• **Brief**: Please repeat nothing except the lines from the one containing "S1: switch (J1/1, N17) -> button (J1/1, N17)" through the end of the records, exactly and without pictures.

• **Records provided**:
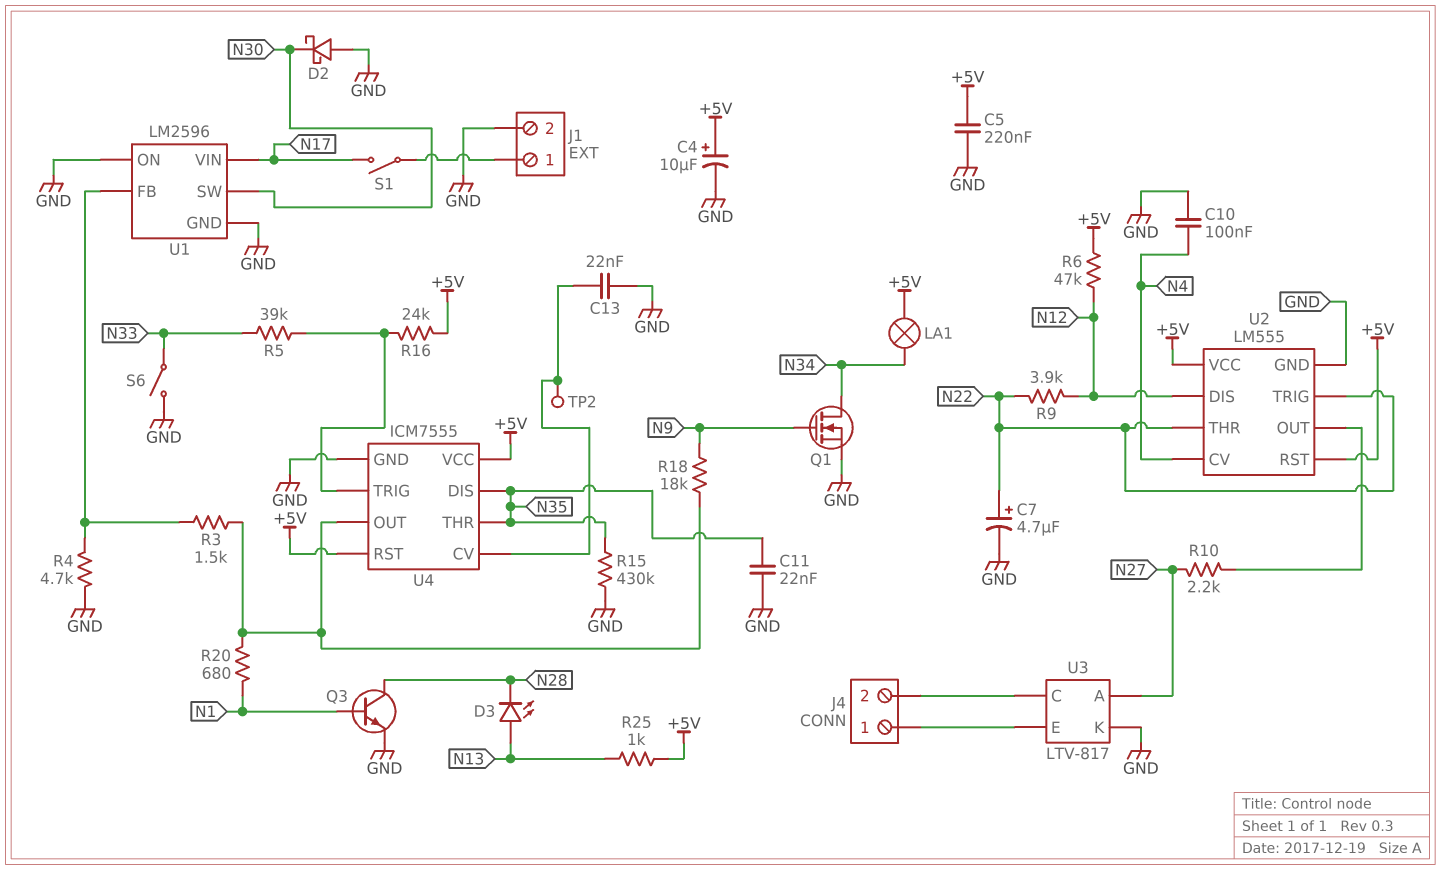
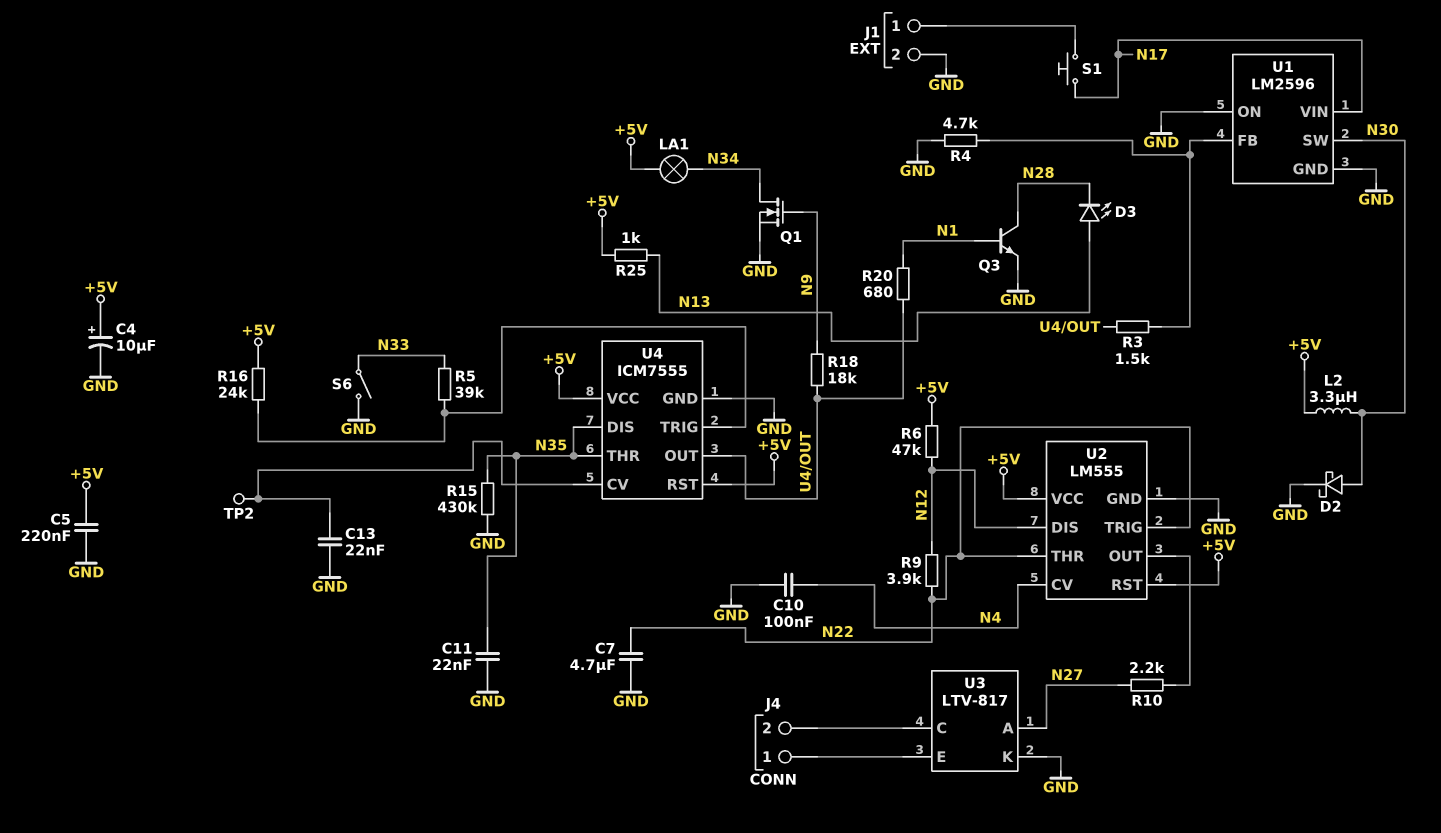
C7: 4.7uF (plus N22, minus GND) -> 4.7uF (GND, N22)
D2: schottky (A GND, K N30) -> schottky (A N30, K GND)
L2: none -> 3.3uH (+5V, N30)
S1: switch (J1/1, N17) -> button (J1/1, N17)

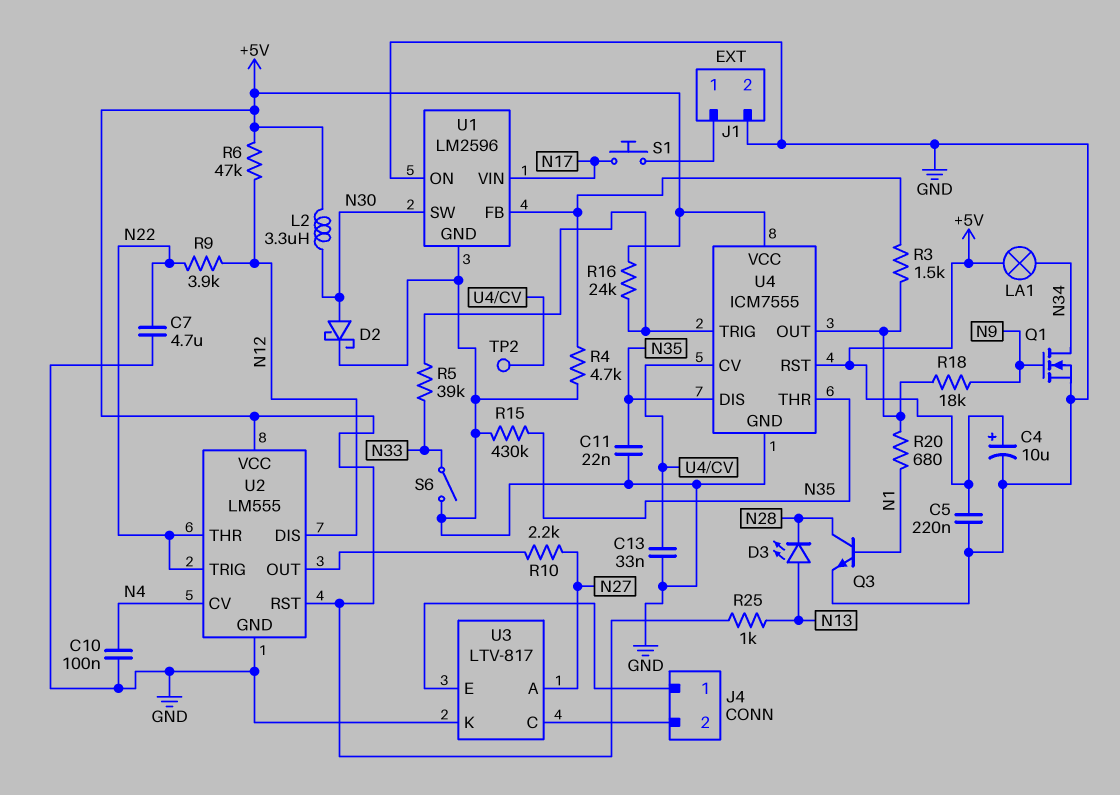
C13: 22nF (GND, U4/CV) -> 33nF (GND, U4/CV)

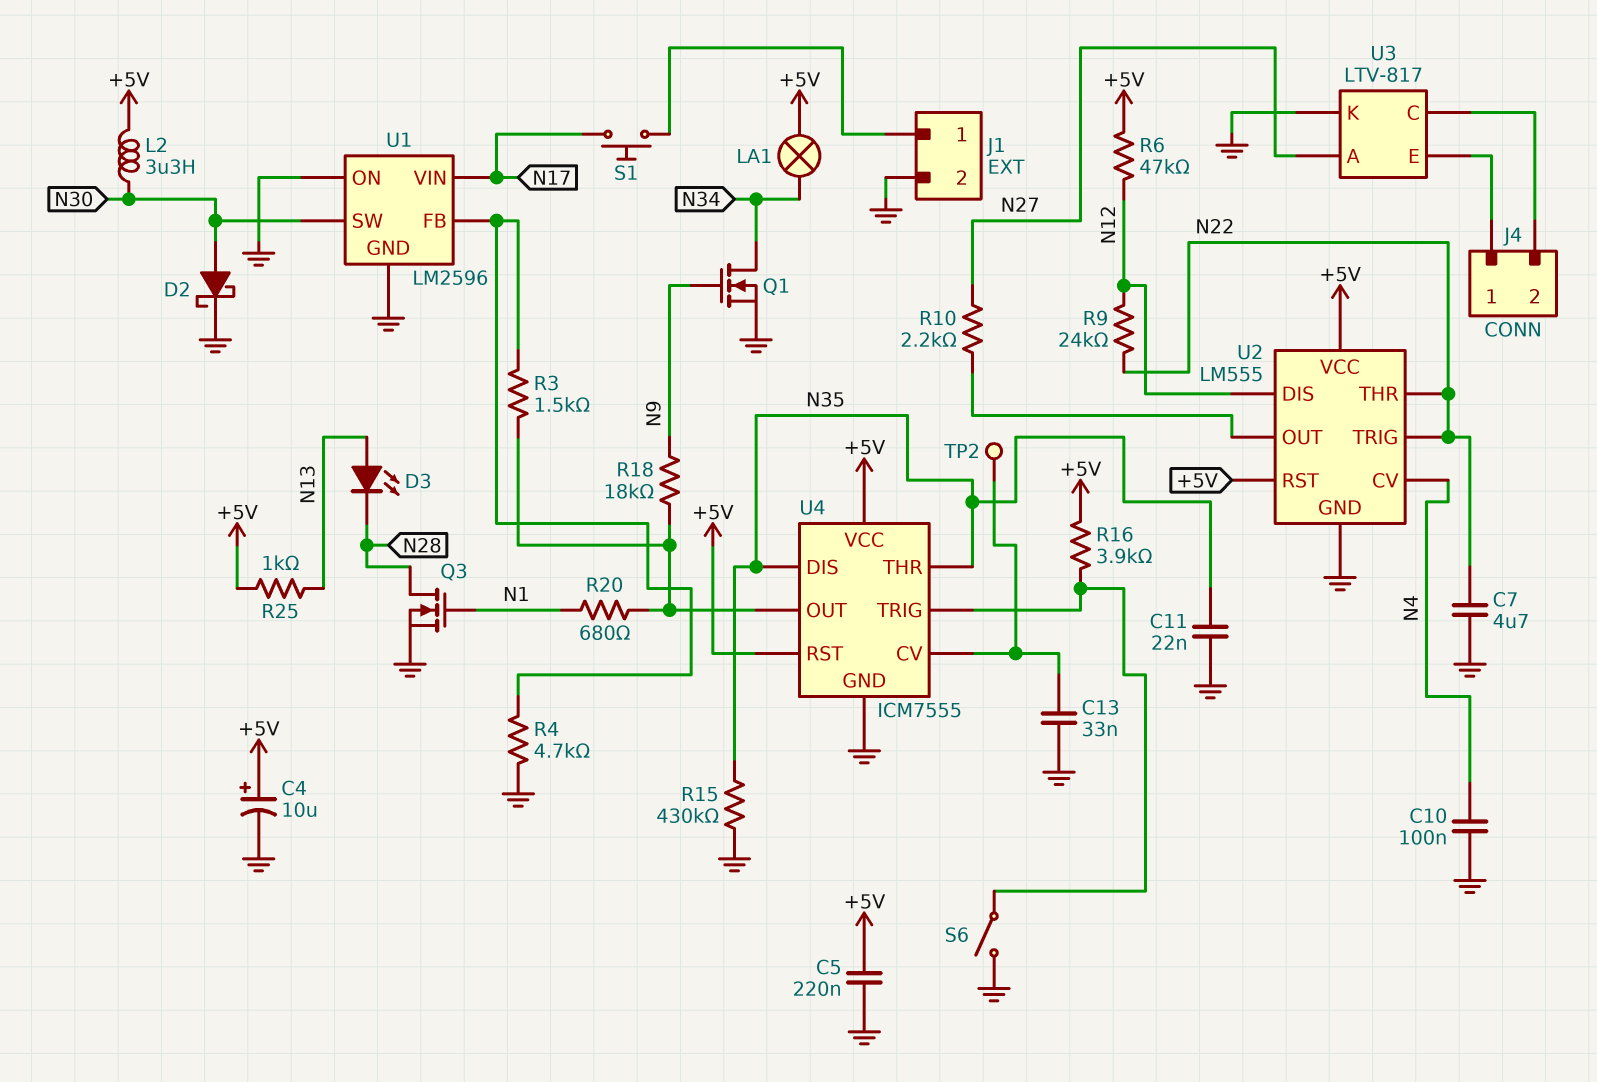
Q3: NPN (B N1, C N28, E GND) -> NMOS (G N1, D N28, S GND)
R5: 39k (N33, U4/TRIG) -> none
R9: 3.9k (N12, N22) -> 24k (N12, N22)
R16: 24k (+5V, U4/TRIG) -> 3.9k (+5V, U4/TRIG)
S6: switch (GND, N33) -> switch (GND, U4/TRIG)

• **Response to this exercise**:
S1: switch (J1/1, N17) -> button (J1/1, N17)

C13: 22nF (GND, U4/CV) -> 33nF (GND, U4/CV)

Q3: NPN (B N1, C N28, E GND) -> NMOS (G N1, D N28, S GND)
R5: 39k (N33, U4/TRIG) -> none
R9: 3.9k (N12, N22) -> 24k (N12, N22)
R16: 24k (+5V, U4/TRIG) -> 3.9k (+5V, U4/TRIG)
S6: switch (GND, N33) -> switch (GND, U4/TRIG)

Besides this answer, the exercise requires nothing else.